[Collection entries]

───

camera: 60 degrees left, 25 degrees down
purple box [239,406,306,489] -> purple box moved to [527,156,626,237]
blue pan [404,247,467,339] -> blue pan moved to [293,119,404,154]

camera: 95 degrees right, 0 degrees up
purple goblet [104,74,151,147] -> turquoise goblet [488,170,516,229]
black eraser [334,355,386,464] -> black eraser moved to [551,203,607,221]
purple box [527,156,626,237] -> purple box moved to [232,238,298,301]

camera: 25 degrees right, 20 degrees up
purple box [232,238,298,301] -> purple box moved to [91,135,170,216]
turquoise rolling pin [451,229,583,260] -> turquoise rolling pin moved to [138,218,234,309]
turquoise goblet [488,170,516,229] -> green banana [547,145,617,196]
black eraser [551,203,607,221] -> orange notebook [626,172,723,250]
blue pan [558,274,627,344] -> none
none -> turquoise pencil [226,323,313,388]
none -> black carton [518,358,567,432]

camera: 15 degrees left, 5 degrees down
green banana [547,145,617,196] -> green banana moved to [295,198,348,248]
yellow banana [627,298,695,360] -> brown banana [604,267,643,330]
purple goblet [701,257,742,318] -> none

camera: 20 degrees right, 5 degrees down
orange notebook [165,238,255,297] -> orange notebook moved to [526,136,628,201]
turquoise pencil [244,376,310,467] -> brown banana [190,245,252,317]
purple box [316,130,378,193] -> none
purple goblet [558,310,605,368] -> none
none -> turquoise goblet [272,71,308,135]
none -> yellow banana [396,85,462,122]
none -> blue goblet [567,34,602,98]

───

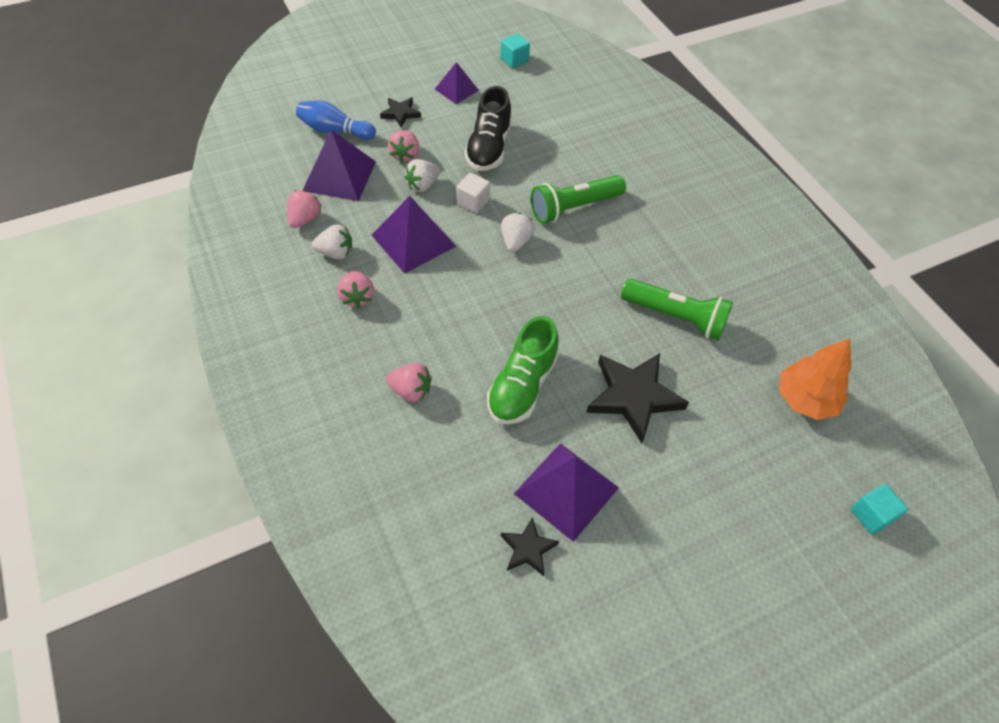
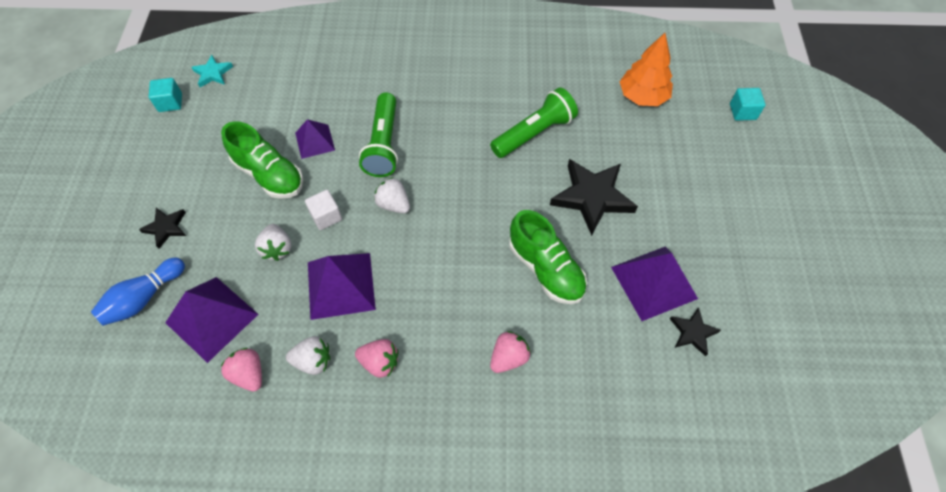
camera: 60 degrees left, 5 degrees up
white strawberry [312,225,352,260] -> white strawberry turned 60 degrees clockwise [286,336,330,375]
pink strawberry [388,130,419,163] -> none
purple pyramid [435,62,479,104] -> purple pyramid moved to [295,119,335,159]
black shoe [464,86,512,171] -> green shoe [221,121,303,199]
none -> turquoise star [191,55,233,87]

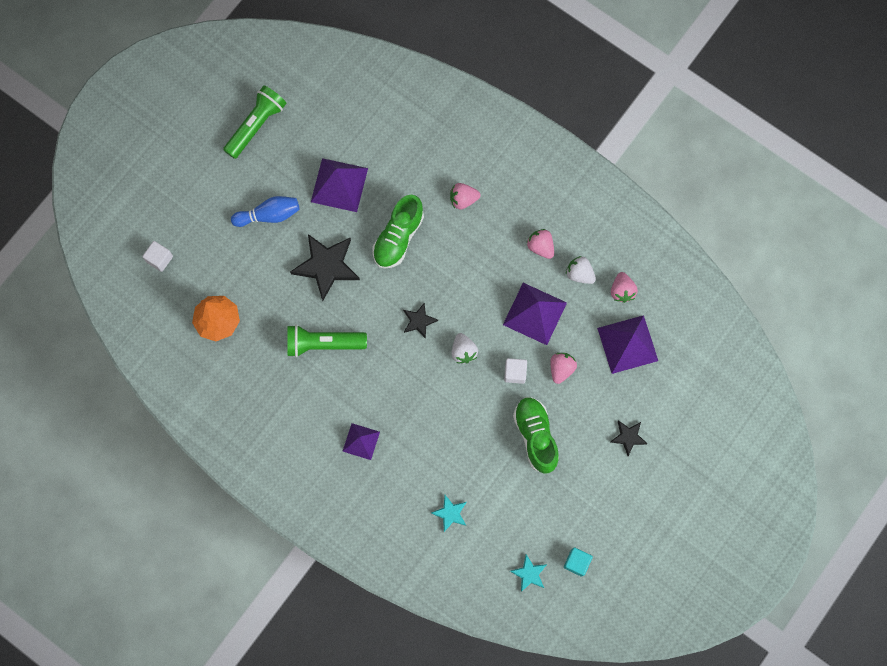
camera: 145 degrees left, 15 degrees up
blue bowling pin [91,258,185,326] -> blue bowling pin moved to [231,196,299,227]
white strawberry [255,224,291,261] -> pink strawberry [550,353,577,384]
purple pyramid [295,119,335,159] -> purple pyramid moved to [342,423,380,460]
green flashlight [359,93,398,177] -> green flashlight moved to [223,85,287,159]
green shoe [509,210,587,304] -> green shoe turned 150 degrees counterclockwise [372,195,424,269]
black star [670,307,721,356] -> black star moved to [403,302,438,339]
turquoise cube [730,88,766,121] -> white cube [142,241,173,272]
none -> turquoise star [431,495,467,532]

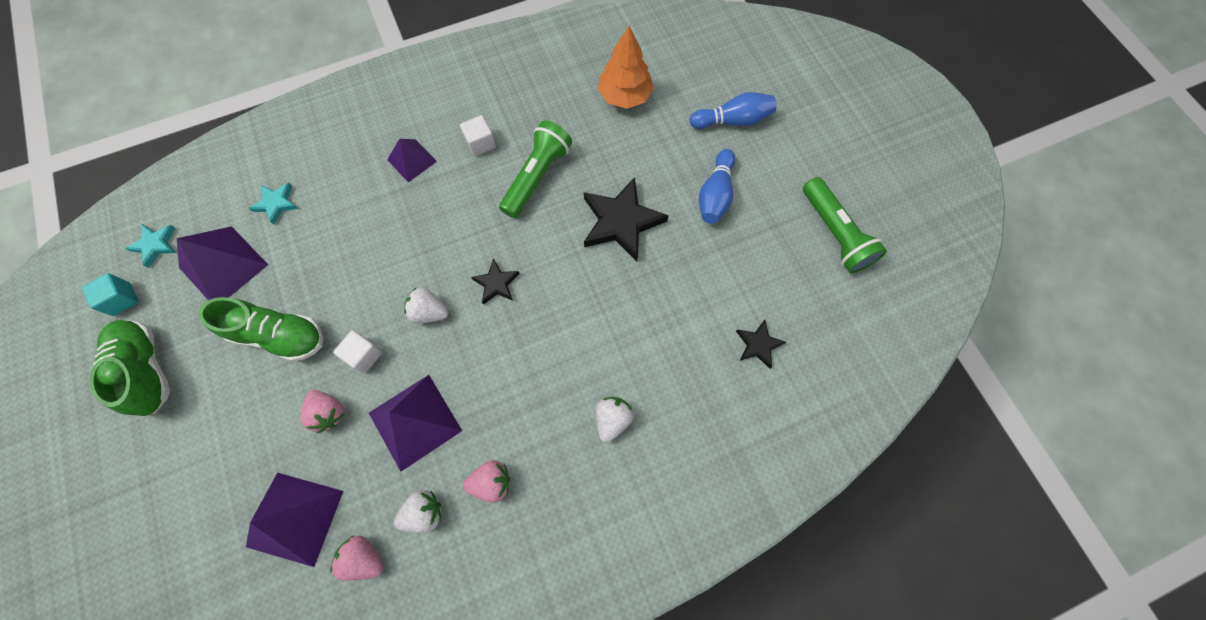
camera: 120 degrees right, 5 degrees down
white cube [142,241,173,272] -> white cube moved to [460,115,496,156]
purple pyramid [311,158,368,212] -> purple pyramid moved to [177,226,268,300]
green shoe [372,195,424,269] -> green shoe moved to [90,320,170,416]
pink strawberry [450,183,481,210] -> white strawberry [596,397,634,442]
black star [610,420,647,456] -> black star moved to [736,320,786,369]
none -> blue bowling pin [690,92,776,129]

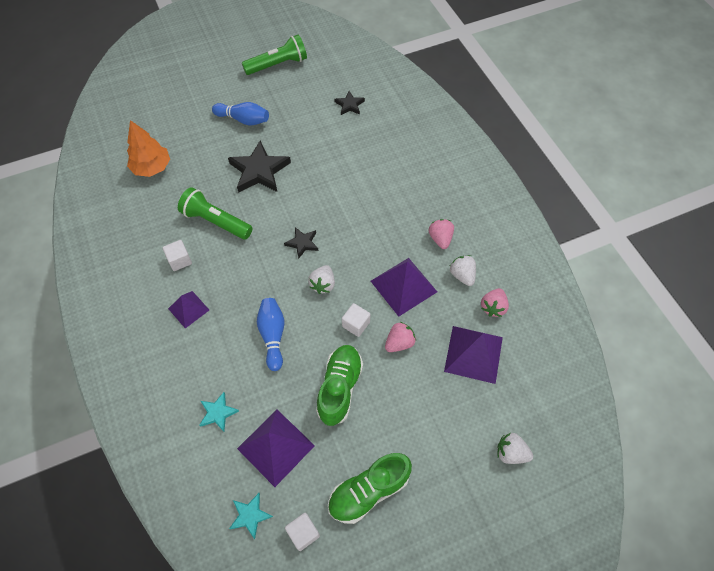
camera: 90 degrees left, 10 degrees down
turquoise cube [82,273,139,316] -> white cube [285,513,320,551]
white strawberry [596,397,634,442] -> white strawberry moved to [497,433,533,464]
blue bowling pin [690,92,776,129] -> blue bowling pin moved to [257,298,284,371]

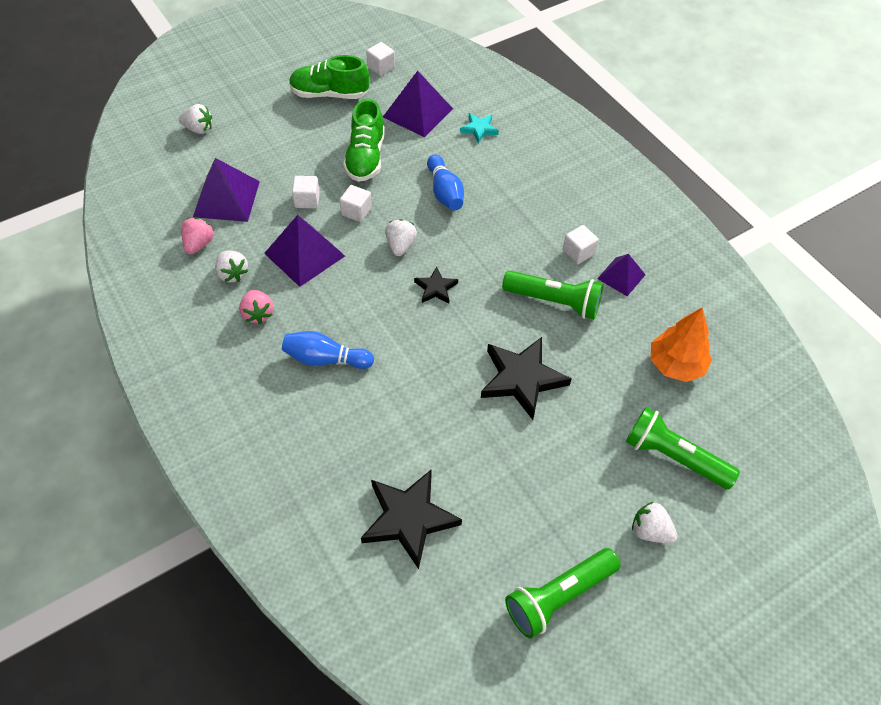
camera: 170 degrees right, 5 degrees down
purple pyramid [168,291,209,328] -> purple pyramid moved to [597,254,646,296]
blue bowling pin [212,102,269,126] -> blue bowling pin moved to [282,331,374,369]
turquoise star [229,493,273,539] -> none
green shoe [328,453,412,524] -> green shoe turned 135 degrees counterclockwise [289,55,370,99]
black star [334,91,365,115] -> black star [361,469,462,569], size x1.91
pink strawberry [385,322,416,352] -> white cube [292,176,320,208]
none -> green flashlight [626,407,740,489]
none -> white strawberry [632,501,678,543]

───

## EXERCISE
Using the data above, transcribe the lines that run from the line with "purple box [239,406,306,489]" to the line with "none -> black carton [518,358,567,432]", both ends kept, and output nothing else.

## OUTPUT FOR THIS TASK
purple box [239,406,306,489] -> purple box moved to [527,156,626,237]
blue pan [404,247,467,339] -> blue pan moved to [293,119,404,154]

camera: 95 degrees right, 0 degrees up
purple goblet [104,74,151,147] -> turquoise goblet [488,170,516,229]
black eraser [334,355,386,464] -> black eraser moved to [551,203,607,221]
purple box [527,156,626,237] -> purple box moved to [232,238,298,301]

camera: 25 degrees right, 20 degrees up
purple box [232,238,298,301] -> purple box moved to [91,135,170,216]
turquoise rolling pin [451,229,583,260] -> turquoise rolling pin moved to [138,218,234,309]
turquoise goblet [488,170,516,229] -> green banana [547,145,617,196]
black eraser [551,203,607,221] -> orange notebook [626,172,723,250]
blue pan [558,274,627,344] -> none
none -> turquoise pencil [226,323,313,388]
none -> black carton [518,358,567,432]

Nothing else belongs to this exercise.